▶ _Problem requirements_: Up to and including the line with "black brick I1 level", please reproduce the lines below exactly, beginning with the first.

[Opening Data section]

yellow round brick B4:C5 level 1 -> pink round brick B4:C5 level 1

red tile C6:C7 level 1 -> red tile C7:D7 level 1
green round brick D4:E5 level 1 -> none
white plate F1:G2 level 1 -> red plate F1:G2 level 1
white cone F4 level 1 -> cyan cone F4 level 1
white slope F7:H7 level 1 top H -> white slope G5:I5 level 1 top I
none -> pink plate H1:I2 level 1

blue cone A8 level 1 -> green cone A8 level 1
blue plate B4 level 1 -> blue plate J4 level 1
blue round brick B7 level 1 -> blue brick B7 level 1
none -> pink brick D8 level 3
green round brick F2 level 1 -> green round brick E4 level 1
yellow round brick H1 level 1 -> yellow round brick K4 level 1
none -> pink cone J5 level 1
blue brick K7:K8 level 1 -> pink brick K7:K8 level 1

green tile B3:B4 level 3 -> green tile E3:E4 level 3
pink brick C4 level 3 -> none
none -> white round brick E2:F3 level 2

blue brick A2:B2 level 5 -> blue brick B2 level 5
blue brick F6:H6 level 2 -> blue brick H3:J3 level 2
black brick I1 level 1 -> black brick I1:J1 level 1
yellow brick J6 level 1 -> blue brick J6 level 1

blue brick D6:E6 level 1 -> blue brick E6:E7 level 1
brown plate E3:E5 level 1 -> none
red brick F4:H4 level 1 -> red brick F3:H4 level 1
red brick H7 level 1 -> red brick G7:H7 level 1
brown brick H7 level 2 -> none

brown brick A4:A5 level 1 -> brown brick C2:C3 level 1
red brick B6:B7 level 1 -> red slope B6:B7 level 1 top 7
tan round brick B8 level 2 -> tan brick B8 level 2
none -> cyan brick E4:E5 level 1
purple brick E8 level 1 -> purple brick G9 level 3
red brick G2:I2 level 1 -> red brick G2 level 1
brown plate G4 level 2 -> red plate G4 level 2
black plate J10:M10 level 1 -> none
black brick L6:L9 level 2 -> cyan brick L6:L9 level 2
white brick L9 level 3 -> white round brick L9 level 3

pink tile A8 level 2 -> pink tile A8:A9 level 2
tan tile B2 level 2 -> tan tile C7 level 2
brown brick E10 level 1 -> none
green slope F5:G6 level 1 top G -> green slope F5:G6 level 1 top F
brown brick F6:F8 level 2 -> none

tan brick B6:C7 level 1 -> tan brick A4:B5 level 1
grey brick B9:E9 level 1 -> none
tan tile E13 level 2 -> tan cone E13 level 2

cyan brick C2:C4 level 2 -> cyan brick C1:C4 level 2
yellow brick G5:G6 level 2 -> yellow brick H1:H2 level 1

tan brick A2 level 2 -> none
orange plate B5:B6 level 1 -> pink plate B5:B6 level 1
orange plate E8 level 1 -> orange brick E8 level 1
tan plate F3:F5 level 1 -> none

[Closing Data section]

▶ _Finished task_:
yellow round brick B4:C5 level 1 -> pink round brick B4:C5 level 1

red tile C6:C7 level 1 -> red tile C7:D7 level 1
green round brick D4:E5 level 1 -> none
white plate F1:G2 level 1 -> red plate F1:G2 level 1
white cone F4 level 1 -> cyan cone F4 level 1
white slope F7:H7 level 1 top H -> white slope G5:I5 level 1 top I
none -> pink plate H1:I2 level 1

blue cone A8 level 1 -> green cone A8 level 1
blue plate B4 level 1 -> blue plate J4 level 1
blue round brick B7 level 1 -> blue brick B7 level 1
none -> pink brick D8 level 3
green round brick F2 level 1 -> green round brick E4 level 1
yellow round brick H1 level 1 -> yellow round brick K4 level 1
none -> pink cone J5 level 1
blue brick K7:K8 level 1 -> pink brick K7:K8 level 1

green tile B3:B4 level 3 -> green tile E3:E4 level 3
pink brick C4 level 3 -> none
none -> white round brick E2:F3 level 2

blue brick A2:B2 level 5 -> blue brick B2 level 5
blue brick F6:H6 level 2 -> blue brick H3:J3 level 2
black brick I1 level 1 -> black brick I1:J1 level 1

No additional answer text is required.